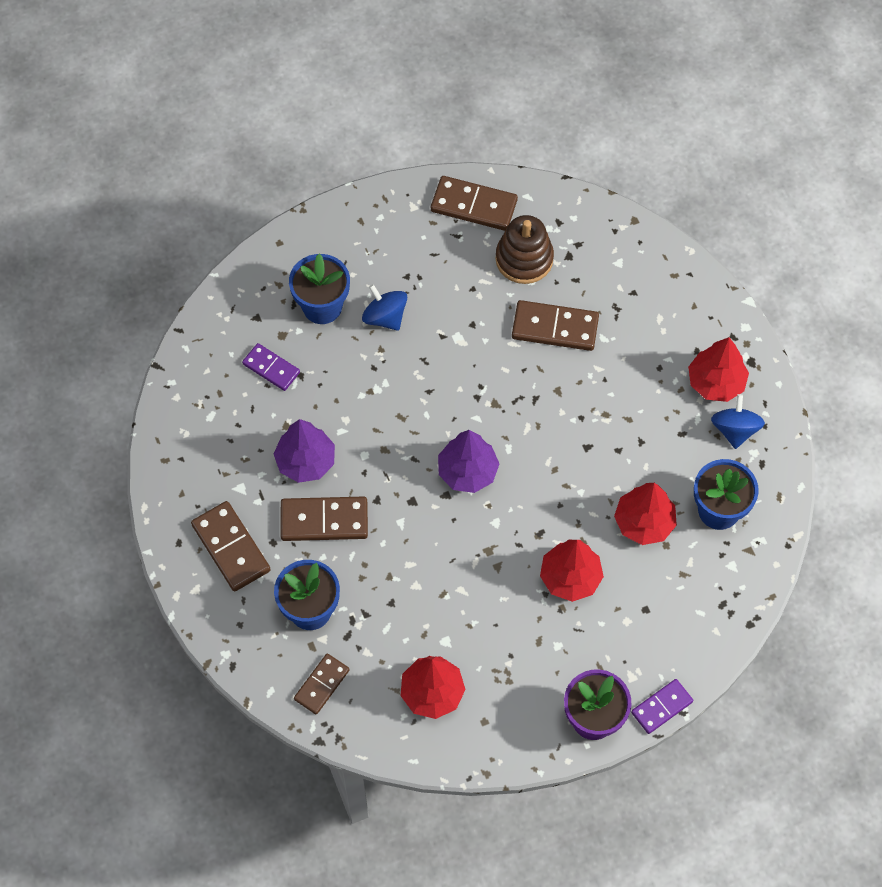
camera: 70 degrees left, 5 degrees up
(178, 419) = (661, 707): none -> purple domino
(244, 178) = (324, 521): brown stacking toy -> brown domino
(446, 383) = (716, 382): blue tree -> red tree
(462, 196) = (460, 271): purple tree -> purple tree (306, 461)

[WHAT IS REQUIRED]
Your answer must be the lines from the one that contains "(244, 178) = (324, 521): brown" through the last line of the entries above, copied exactly, with no other lines.

[ANSWER]
(244, 178) = (324, 521): brown stacking toy -> brown domino
(446, 383) = (716, 382): blue tree -> red tree
(462, 196) = (460, 271): purple tree -> purple tree (306, 461)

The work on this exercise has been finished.